Exercise
The whole listing must be printed again without any alteration.
--- Records to process Enclosed Below ---
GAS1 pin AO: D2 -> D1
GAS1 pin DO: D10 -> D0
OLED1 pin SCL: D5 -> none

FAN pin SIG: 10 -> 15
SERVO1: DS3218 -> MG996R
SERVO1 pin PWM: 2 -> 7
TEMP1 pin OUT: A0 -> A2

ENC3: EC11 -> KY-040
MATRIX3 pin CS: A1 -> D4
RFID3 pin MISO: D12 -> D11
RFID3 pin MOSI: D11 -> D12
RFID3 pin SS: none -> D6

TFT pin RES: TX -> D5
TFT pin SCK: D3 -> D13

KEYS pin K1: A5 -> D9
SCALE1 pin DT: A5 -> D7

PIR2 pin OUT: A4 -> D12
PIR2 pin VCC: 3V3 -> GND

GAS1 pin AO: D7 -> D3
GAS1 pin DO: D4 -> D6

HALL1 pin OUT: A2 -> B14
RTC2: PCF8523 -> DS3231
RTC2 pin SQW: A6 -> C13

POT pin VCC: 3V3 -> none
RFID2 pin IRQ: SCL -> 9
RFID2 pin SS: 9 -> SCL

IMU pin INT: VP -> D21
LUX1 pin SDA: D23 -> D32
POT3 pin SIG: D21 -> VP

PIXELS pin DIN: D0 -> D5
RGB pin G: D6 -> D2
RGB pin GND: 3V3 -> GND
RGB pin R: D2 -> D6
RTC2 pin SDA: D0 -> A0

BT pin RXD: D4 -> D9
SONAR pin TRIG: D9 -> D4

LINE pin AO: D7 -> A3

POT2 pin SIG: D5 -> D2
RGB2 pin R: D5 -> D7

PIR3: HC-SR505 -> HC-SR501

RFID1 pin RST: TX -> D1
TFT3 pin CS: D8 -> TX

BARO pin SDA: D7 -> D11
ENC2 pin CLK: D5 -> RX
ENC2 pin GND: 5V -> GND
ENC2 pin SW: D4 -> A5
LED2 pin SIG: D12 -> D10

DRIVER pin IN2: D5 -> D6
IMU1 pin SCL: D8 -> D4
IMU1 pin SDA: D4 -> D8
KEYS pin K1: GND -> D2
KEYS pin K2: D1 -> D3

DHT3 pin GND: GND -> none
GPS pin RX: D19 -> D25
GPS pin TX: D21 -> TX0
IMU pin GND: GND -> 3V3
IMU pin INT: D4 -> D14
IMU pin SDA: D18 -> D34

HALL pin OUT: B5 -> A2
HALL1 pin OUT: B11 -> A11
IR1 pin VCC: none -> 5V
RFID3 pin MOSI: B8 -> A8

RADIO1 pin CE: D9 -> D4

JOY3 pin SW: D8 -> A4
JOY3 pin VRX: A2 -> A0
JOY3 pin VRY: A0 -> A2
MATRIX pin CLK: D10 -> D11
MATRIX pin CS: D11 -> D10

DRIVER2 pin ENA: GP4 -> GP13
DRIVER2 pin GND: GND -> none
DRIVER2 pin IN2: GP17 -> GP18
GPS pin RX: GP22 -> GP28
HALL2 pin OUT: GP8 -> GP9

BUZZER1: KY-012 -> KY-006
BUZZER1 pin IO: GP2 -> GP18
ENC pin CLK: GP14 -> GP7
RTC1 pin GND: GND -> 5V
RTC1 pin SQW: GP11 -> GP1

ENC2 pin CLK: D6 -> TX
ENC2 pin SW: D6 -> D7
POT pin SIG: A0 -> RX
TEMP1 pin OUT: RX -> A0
--- End of Enclosed Records to process ---
Exercise answer
GAS1 pin AO: D2 -> D1
GAS1 pin DO: D10 -> D0
OLED1 pin SCL: D5 -> none

FAN pin SIG: 10 -> 15
SERVO1: DS3218 -> MG996R
SERVO1 pin PWM: 2 -> 7
TEMP1 pin OUT: A0 -> A2

ENC3: EC11 -> KY-040
MATRIX3 pin CS: A1 -> D4
RFID3 pin MISO: D12 -> D11
RFID3 pin MOSI: D11 -> D12
RFID3 pin SS: none -> D6

TFT pin RES: TX -> D5
TFT pin SCK: D3 -> D13

KEYS pin K1: A5 -> D9
SCALE1 pin DT: A5 -> D7

PIR2 pin OUT: A4 -> D12
PIR2 pin VCC: 3V3 -> GND

GAS1 pin AO: D7 -> D3
GAS1 pin DO: D4 -> D6

HALL1 pin OUT: A2 -> B14
RTC2: PCF8523 -> DS3231
RTC2 pin SQW: A6 -> C13

POT pin VCC: 3V3 -> none
RFID2 pin IRQ: SCL -> 9
RFID2 pin SS: 9 -> SCL

IMU pin INT: VP -> D21
LUX1 pin SDA: D23 -> D32
POT3 pin SIG: D21 -> VP

PIXELS pin DIN: D0 -> D5
RGB pin G: D6 -> D2
RGB pin GND: 3V3 -> GND
RGB pin R: D2 -> D6
RTC2 pin SDA: D0 -> A0

BT pin RXD: D4 -> D9
SONAR pin TRIG: D9 -> D4

LINE pin AO: D7 -> A3

POT2 pin SIG: D5 -> D2
RGB2 pin R: D5 -> D7

PIR3: HC-SR505 -> HC-SR501

RFID1 pin RST: TX -> D1
TFT3 pin CS: D8 -> TX

BARO pin SDA: D7 -> D11
ENC2 pin CLK: D5 -> RX
ENC2 pin GND: 5V -> GND
ENC2 pin SW: D4 -> A5
LED2 pin SIG: D12 -> D10

DRIVER pin IN2: D5 -> D6
IMU1 pin SCL: D8 -> D4
IMU1 pin SDA: D4 -> D8
KEYS pin K1: GND -> D2
KEYS pin K2: D1 -> D3

DHT3 pin GND: GND -> none
GPS pin RX: D19 -> D25
GPS pin TX: D21 -> TX0
IMU pin GND: GND -> 3V3
IMU pin INT: D4 -> D14
IMU pin SDA: D18 -> D34

HALL pin OUT: B5 -> A2
HALL1 pin OUT: B11 -> A11
IR1 pin VCC: none -> 5V
RFID3 pin MOSI: B8 -> A8

RADIO1 pin CE: D9 -> D4

JOY3 pin SW: D8 -> A4
JOY3 pin VRX: A2 -> A0
JOY3 pin VRY: A0 -> A2
MATRIX pin CLK: D10 -> D11
MATRIX pin CS: D11 -> D10

DRIVER2 pin ENA: GP4 -> GP13
DRIVER2 pin GND: GND -> none
DRIVER2 pin IN2: GP17 -> GP18
GPS pin RX: GP22 -> GP28
HALL2 pin OUT: GP8 -> GP9

BUZZER1: KY-012 -> KY-006
BUZZER1 pin IO: GP2 -> GP18
ENC pin CLK: GP14 -> GP7
RTC1 pin GND: GND -> 5V
RTC1 pin SQW: GP11 -> GP1

ENC2 pin CLK: D6 -> TX
ENC2 pin SW: D6 -> D7
POT pin SIG: A0 -> RX
TEMP1 pin OUT: RX -> A0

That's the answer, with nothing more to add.